▶ [Scene difference descriptions]:
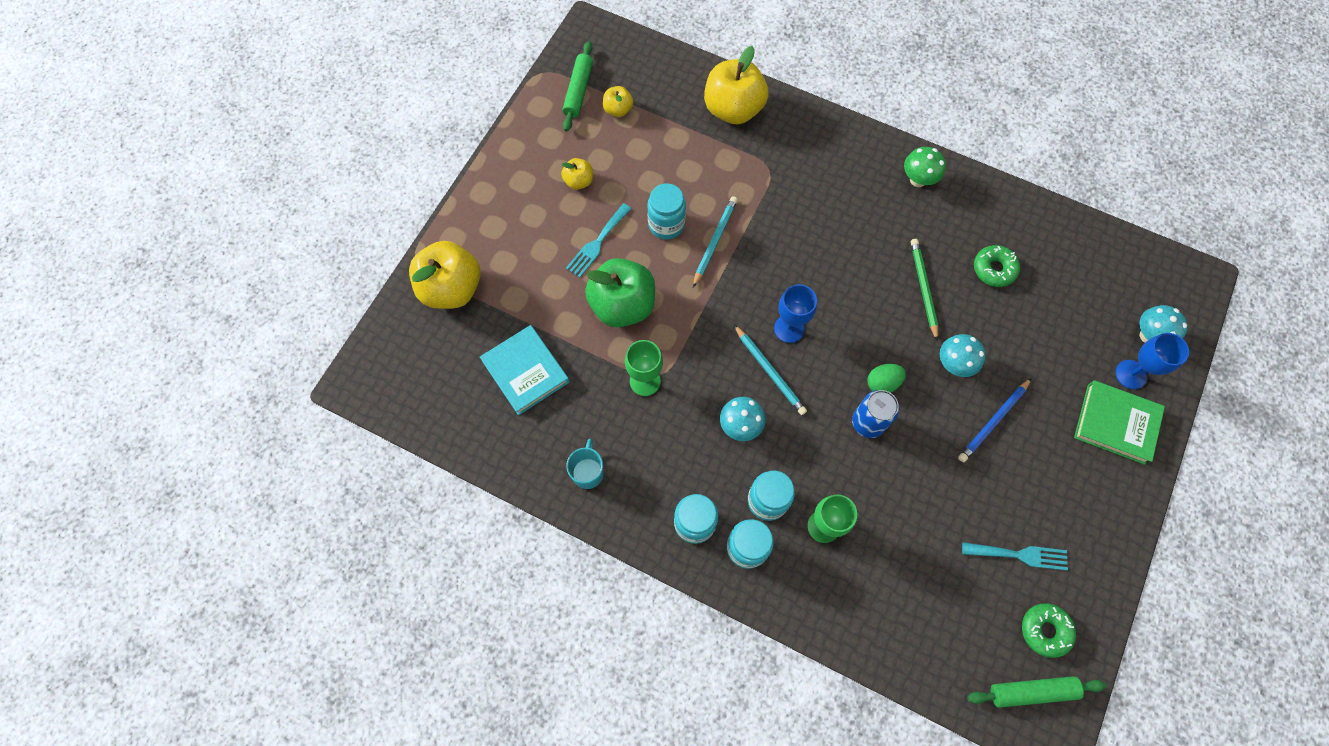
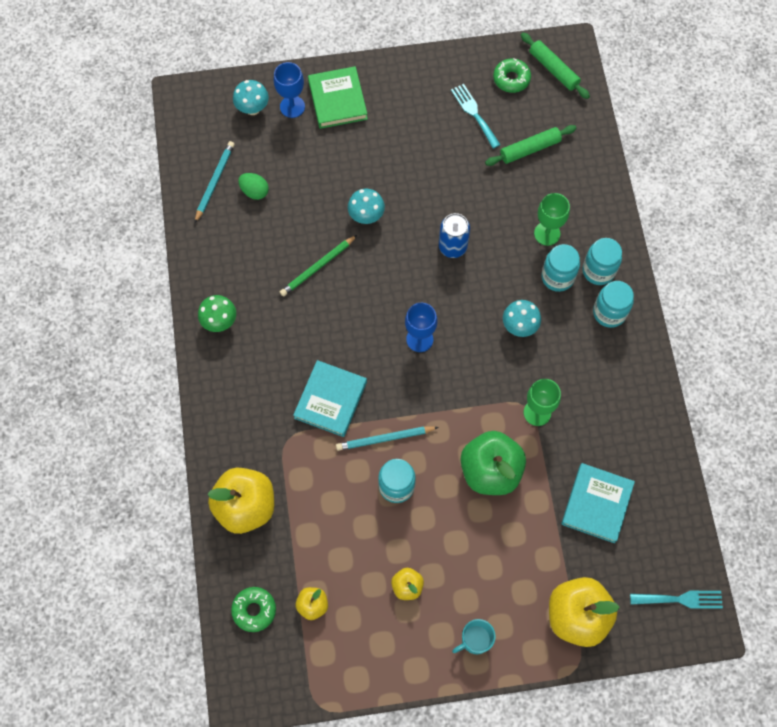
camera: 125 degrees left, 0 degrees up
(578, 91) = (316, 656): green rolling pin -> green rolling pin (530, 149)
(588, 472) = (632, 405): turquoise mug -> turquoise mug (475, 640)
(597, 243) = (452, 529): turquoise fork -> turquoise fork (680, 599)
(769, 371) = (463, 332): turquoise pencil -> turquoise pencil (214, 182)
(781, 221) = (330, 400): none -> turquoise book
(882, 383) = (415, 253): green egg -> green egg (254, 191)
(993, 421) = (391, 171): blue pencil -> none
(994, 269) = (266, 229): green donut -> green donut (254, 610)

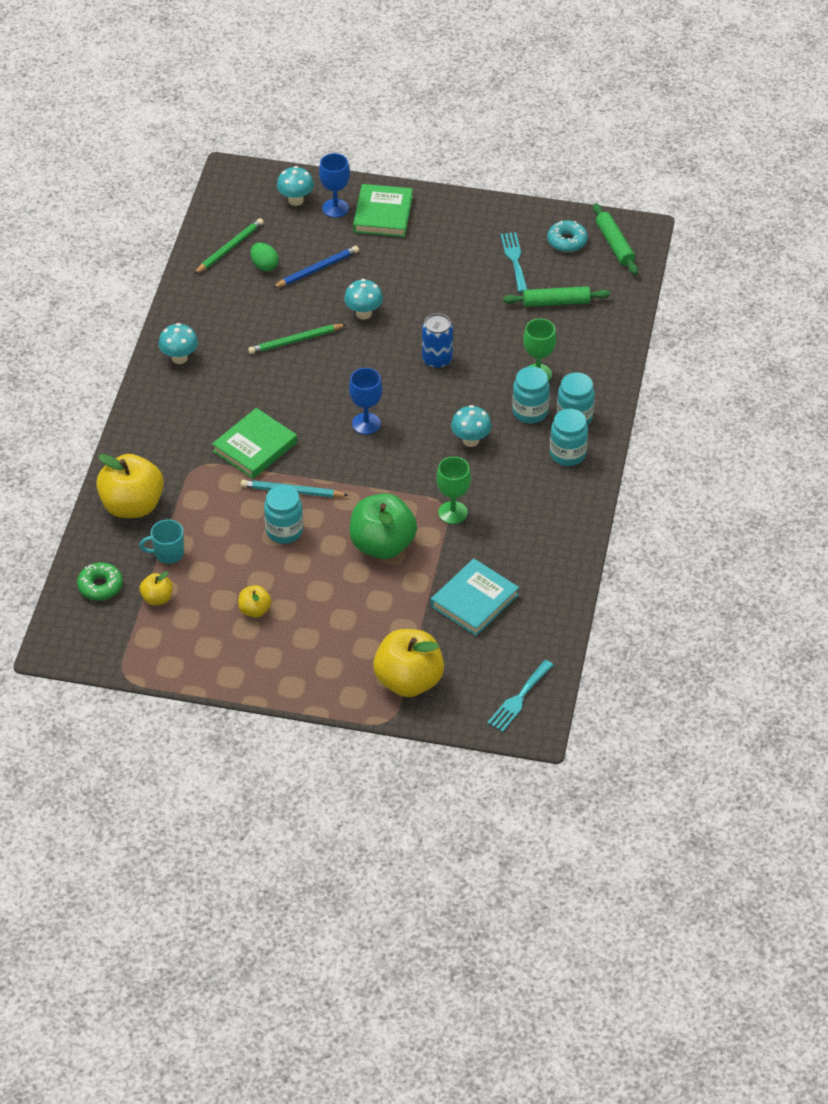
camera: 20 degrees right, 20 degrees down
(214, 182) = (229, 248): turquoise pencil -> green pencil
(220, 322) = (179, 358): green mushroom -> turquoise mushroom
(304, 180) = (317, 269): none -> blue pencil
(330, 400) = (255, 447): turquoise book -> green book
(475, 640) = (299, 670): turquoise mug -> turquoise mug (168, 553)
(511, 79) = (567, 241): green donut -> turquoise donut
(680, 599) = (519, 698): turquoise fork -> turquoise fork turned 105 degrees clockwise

▶ [Exercise requirements]:
I need exact copies of the lines from the one holding "(220, 322) = (179, 358): green" through the end of the records above, and nothing beyond them.

▶ [Written answer]:
(220, 322) = (179, 358): green mushroom -> turquoise mushroom
(304, 180) = (317, 269): none -> blue pencil
(330, 400) = (255, 447): turquoise book -> green book
(475, 640) = (299, 670): turquoise mug -> turquoise mug (168, 553)
(511, 79) = (567, 241): green donut -> turquoise donut
(680, 599) = (519, 698): turquoise fork -> turquoise fork turned 105 degrees clockwise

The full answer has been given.